───── PROVIDED MATERIAL

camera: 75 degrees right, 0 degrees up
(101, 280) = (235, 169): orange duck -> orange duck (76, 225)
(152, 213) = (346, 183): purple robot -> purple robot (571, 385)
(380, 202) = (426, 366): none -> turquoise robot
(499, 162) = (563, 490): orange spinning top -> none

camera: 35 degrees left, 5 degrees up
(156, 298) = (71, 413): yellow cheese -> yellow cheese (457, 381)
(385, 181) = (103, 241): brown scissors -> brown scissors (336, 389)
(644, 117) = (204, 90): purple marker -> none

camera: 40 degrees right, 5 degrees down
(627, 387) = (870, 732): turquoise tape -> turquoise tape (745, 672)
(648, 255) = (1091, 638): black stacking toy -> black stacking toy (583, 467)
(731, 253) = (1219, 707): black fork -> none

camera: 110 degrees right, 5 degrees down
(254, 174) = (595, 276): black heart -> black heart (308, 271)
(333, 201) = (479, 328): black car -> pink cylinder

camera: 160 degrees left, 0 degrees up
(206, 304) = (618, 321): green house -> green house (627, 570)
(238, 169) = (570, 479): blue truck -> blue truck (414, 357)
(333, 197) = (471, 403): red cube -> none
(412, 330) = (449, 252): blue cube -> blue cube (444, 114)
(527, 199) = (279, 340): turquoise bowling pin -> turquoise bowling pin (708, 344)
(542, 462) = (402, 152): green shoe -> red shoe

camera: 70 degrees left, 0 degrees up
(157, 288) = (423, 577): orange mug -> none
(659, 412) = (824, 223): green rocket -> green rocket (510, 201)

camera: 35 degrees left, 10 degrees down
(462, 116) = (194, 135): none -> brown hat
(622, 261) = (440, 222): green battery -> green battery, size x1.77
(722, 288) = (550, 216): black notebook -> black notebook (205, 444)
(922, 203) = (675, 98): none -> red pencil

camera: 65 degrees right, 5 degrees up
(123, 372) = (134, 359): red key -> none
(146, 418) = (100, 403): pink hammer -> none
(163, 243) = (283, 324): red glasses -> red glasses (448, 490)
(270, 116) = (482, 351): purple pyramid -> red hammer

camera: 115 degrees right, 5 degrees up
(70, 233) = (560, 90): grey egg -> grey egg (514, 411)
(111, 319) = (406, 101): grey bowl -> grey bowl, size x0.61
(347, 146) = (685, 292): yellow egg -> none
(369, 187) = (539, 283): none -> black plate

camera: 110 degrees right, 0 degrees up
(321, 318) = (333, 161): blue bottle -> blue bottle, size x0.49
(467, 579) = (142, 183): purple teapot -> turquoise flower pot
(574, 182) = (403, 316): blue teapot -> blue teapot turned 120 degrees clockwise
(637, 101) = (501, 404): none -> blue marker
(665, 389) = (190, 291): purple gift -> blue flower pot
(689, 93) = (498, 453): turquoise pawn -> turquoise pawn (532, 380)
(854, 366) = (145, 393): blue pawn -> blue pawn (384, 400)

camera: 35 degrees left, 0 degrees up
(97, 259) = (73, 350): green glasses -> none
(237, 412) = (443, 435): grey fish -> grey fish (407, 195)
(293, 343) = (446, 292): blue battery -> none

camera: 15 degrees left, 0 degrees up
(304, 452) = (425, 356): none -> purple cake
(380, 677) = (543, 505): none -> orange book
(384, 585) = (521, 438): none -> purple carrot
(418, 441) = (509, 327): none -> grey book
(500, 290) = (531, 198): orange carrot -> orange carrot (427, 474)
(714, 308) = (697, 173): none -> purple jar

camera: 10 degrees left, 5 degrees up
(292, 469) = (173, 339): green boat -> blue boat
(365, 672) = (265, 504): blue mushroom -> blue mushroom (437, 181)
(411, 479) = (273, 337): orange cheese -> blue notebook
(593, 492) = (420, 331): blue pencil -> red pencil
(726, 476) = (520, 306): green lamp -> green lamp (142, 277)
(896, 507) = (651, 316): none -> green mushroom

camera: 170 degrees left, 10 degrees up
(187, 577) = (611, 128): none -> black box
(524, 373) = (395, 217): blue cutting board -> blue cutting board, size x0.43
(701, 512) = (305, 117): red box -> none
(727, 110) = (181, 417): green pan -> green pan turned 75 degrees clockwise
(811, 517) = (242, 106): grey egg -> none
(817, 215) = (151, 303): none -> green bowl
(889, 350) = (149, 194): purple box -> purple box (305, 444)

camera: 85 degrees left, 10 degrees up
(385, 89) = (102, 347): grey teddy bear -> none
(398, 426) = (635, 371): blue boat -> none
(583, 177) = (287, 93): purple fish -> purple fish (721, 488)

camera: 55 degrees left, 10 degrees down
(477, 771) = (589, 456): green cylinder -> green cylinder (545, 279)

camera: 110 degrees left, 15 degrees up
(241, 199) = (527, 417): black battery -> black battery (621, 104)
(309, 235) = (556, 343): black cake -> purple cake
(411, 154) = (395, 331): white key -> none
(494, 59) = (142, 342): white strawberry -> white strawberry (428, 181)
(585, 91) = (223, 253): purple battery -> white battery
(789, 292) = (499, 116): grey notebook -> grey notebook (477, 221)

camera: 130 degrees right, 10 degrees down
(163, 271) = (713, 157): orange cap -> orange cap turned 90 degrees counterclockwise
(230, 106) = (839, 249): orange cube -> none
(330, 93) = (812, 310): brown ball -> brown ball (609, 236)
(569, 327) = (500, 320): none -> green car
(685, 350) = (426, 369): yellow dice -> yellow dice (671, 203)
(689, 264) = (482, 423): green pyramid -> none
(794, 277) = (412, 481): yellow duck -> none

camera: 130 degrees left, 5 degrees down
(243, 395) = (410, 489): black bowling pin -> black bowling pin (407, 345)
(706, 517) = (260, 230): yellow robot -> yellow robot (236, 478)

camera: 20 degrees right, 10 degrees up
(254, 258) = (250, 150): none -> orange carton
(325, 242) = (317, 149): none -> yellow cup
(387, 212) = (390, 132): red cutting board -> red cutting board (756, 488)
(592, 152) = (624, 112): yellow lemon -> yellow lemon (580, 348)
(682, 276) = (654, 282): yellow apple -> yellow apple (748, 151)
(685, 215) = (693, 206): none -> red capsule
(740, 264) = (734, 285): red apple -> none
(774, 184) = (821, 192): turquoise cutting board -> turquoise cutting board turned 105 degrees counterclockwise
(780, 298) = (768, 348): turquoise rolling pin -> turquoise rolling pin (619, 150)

──────────

### DESCRIPTION OF THE TASK
Copy every line above once more, precisely as it reads.

### OUTPUT FOR THIS TASK
camera: 75 degrees right, 0 degrees up
(101, 280) = (235, 169): orange duck -> orange duck (76, 225)
(152, 213) = (346, 183): purple robot -> purple robot (571, 385)
(380, 202) = (426, 366): none -> turquoise robot
(499, 162) = (563, 490): orange spinning top -> none

camera: 35 degrees left, 5 degrees up
(156, 298) = (71, 413): yellow cheese -> yellow cheese (457, 381)
(385, 181) = (103, 241): brown scissors -> brown scissors (336, 389)
(644, 117) = (204, 90): purple marker -> none

camera: 40 degrees right, 5 degrees down
(627, 387) = (870, 732): turquoise tape -> turquoise tape (745, 672)
(648, 255) = (1091, 638): black stacking toy -> black stacking toy (583, 467)
(731, 253) = (1219, 707): black fork -> none

camera: 110 degrees right, 5 degrees down
(254, 174) = (595, 276): black heart -> black heart (308, 271)
(333, 201) = (479, 328): black car -> pink cylinder

camera: 160 degrees left, 0 degrees up
(206, 304) = (618, 321): green house -> green house (627, 570)
(238, 169) = (570, 479): blue truck -> blue truck (414, 357)
(333, 197) = (471, 403): red cube -> none
(412, 330) = (449, 252): blue cube -> blue cube (444, 114)
(527, 199) = (279, 340): turquoise bowling pin -> turquoise bowling pin (708, 344)
(542, 462) = (402, 152): green shoe -> red shoe

camera: 70 degrees left, 0 degrees up
(157, 288) = (423, 577): orange mug -> none
(659, 412) = (824, 223): green rocket -> green rocket (510, 201)

camera: 35 degrees left, 10 degrees down
(462, 116) = (194, 135): none -> brown hat
(622, 261) = (440, 222): green battery -> green battery, size x1.77
(722, 288) = (550, 216): black notebook -> black notebook (205, 444)
(922, 203) = (675, 98): none -> red pencil

camera: 65 degrees right, 5 degrees up
(123, 372) = (134, 359): red key -> none
(146, 418) = (100, 403): pink hammer -> none
(163, 243) = (283, 324): red glasses -> red glasses (448, 490)
(270, 116) = (482, 351): purple pyramid -> red hammer

camera: 115 degrees right, 5 degrees up
(70, 233) = (560, 90): grey egg -> grey egg (514, 411)
(111, 319) = (406, 101): grey bowl -> grey bowl, size x0.61
(347, 146) = (685, 292): yellow egg -> none
(369, 187) = (539, 283): none -> black plate

camera: 110 degrees right, 0 degrees up
(321, 318) = (333, 161): blue bottle -> blue bottle, size x0.49
(467, 579) = (142, 183): purple teapot -> turquoise flower pot
(574, 182) = (403, 316): blue teapot -> blue teapot turned 120 degrees clockwise
(637, 101) = (501, 404): none -> blue marker
(665, 389) = (190, 291): purple gift -> blue flower pot
(689, 93) = (498, 453): turquoise pawn -> turquoise pawn (532, 380)
(854, 366) = (145, 393): blue pawn -> blue pawn (384, 400)

camera: 35 degrees left, 0 degrees up
(97, 259) = (73, 350): green glasses -> none
(237, 412) = (443, 435): grey fish -> grey fish (407, 195)
(293, 343) = (446, 292): blue battery -> none

camera: 15 degrees left, 0 degrees up
(304, 452) = (425, 356): none -> purple cake
(380, 677) = (543, 505): none -> orange book
(384, 585) = (521, 438): none -> purple carrot
(418, 441) = (509, 327): none -> grey book
(500, 290) = (531, 198): orange carrot -> orange carrot (427, 474)
(714, 308) = (697, 173): none -> purple jar

camera: 10 degrees left, 5 degrees up
(292, 469) = (173, 339): green boat -> blue boat
(365, 672) = (265, 504): blue mushroom -> blue mushroom (437, 181)
(411, 479) = (273, 337): orange cheese -> blue notebook
(593, 492) = (420, 331): blue pencil -> red pencil
(726, 476) = (520, 306): green lamp -> green lamp (142, 277)
(896, 507) = (651, 316): none -> green mushroom

camera: 170 degrees left, 10 degrees up
(187, 577) = (611, 128): none -> black box
(524, 373) = (395, 217): blue cutting board -> blue cutting board, size x0.43
(701, 512) = (305, 117): red box -> none
(727, 110) = (181, 417): green pan -> green pan turned 75 degrees clockwise
(811, 517) = (242, 106): grey egg -> none
(817, 215) = (151, 303): none -> green bowl
(889, 350) = (149, 194): purple box -> purple box (305, 444)

camera: 85 degrees left, 10 degrees up
(385, 89) = (102, 347): grey teddy bear -> none
(398, 426) = (635, 371): blue boat -> none
(583, 177) = (287, 93): purple fish -> purple fish (721, 488)

camera: 55 degrees left, 10 degrees down
(477, 771) = (589, 456): green cylinder -> green cylinder (545, 279)

camera: 110 degrees left, 15 degrees up
(241, 199) = (527, 417): black battery -> black battery (621, 104)
(309, 235) = (556, 343): black cake -> purple cake
(411, 154) = (395, 331): white key -> none
(494, 59) = (142, 342): white strawberry -> white strawberry (428, 181)
(585, 91) = (223, 253): purple battery -> white battery
(789, 292) = (499, 116): grey notebook -> grey notebook (477, 221)

camera: 130 degrees right, 10 degrees down
(163, 271) = (713, 157): orange cap -> orange cap turned 90 degrees counterclockwise
(230, 106) = (839, 249): orange cube -> none
(330, 93) = (812, 310): brown ball -> brown ball (609, 236)
(569, 327) = (500, 320): none -> green car
(685, 350) = (426, 369): yellow dice -> yellow dice (671, 203)
(689, 264) = (482, 423): green pyramid -> none
(794, 277) = (412, 481): yellow duck -> none

camera: 130 degrees left, 5 degrees down
(243, 395) = (410, 489): black bowling pin -> black bowling pin (407, 345)
(706, 517) = (260, 230): yellow robot -> yellow robot (236, 478)

camera: 20 degrees right, 10 degrees up
(254, 258) = (250, 150): none -> orange carton
(325, 242) = (317, 149): none -> yellow cup
(387, 212) = (390, 132): red cutting board -> red cutting board (756, 488)
(592, 152) = (624, 112): yellow lemon -> yellow lemon (580, 348)
(682, 276) = (654, 282): yellow apple -> yellow apple (748, 151)
(685, 215) = (693, 206): none -> red capsule
(740, 264) = (734, 285): red apple -> none
(774, 184) = (821, 192): turquoise cutting board -> turquoise cutting board turned 105 degrees counterclockwise
(780, 298) = (768, 348): turquoise rolling pin -> turquoise rolling pin (619, 150)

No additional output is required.